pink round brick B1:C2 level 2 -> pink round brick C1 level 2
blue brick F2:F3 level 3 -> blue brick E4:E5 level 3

--

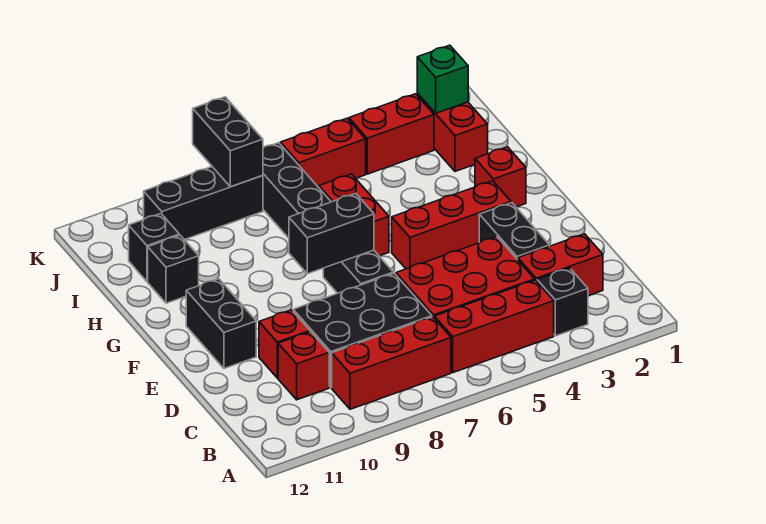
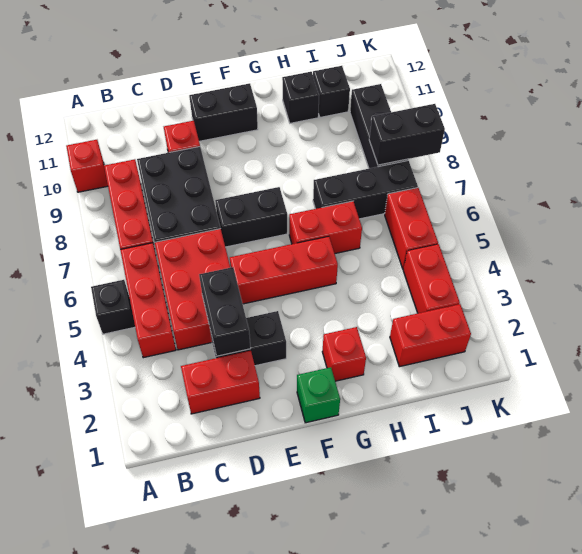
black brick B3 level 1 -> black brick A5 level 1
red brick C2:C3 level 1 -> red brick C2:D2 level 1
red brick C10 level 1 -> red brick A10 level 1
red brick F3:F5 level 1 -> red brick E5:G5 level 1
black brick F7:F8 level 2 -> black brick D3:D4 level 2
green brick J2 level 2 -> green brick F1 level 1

**Exercise aim**:
All lines above from the one with "red brick F3:F5" to the one with "green brick J2", inclusive, should be copied exactly, and no other lines.

**Response to this task**:
red brick F3:F5 level 1 -> red brick E5:G5 level 1
black brick F7:F8 level 2 -> black brick D3:D4 level 2
green brick J2 level 2 -> green brick F1 level 1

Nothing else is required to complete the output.